▶

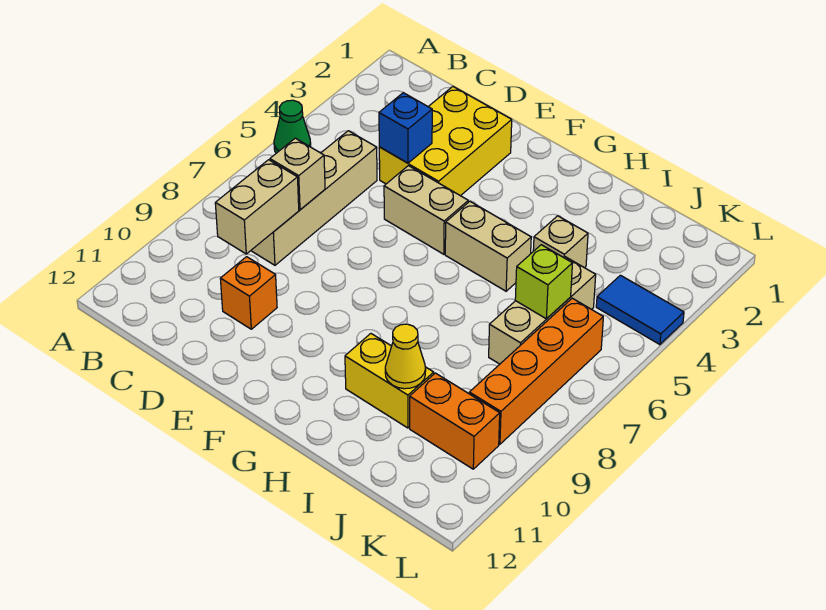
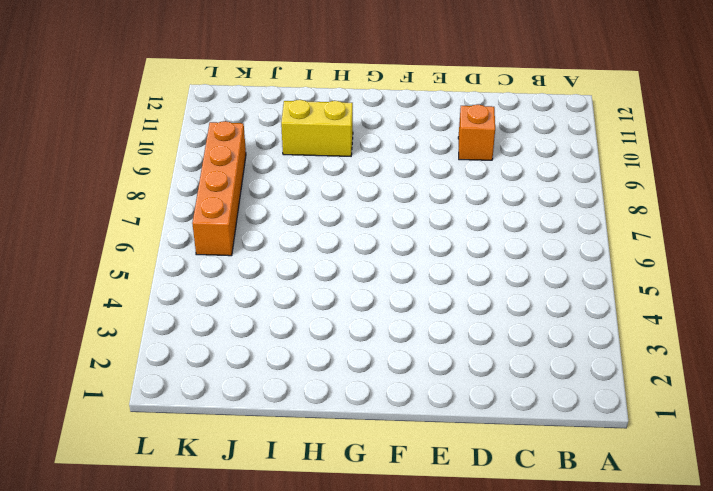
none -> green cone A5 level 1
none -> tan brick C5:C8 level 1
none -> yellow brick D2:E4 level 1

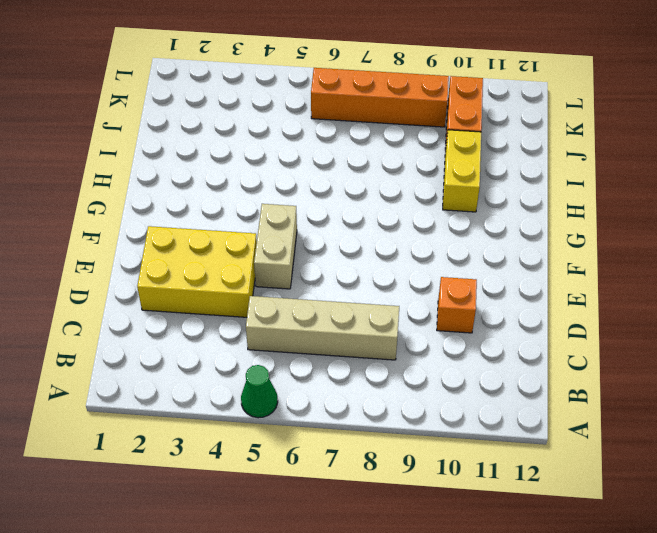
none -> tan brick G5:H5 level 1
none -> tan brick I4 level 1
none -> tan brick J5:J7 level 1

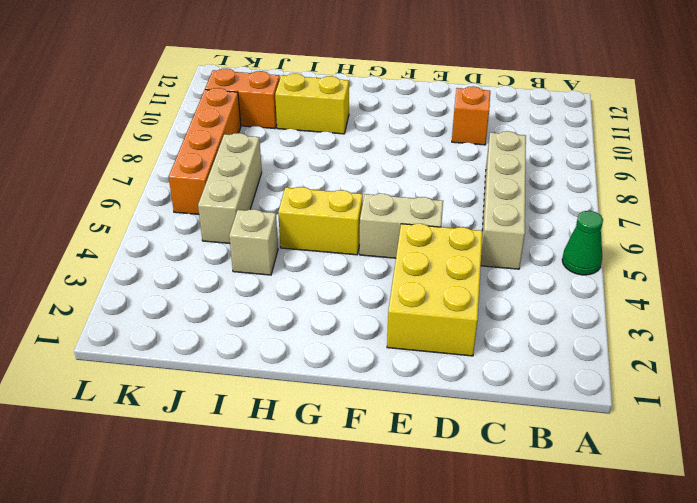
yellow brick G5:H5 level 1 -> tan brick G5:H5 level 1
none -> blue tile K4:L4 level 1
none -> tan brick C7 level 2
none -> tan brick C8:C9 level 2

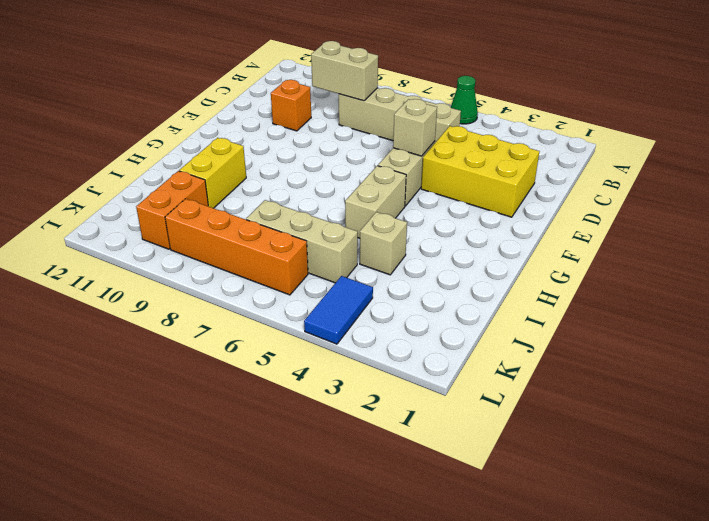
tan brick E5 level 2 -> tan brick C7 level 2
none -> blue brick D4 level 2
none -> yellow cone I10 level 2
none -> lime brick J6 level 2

◀
▶

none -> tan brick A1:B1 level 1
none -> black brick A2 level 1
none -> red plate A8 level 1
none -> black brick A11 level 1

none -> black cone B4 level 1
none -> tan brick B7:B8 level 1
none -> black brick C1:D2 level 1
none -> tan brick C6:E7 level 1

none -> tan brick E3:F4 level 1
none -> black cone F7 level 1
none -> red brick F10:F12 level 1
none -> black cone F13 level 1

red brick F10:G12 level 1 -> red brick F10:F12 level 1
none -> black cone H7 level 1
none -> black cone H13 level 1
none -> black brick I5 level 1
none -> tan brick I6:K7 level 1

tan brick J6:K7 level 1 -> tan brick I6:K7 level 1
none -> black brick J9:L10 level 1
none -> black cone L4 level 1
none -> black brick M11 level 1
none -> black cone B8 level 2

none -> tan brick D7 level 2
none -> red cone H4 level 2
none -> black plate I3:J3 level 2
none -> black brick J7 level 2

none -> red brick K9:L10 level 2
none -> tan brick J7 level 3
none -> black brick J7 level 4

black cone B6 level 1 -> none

◀

What is needed — All lines of the material that contain the string "plate" are to be copied.

Response —
none -> red plate A8 level 1
none -> black plate I3:J3 level 2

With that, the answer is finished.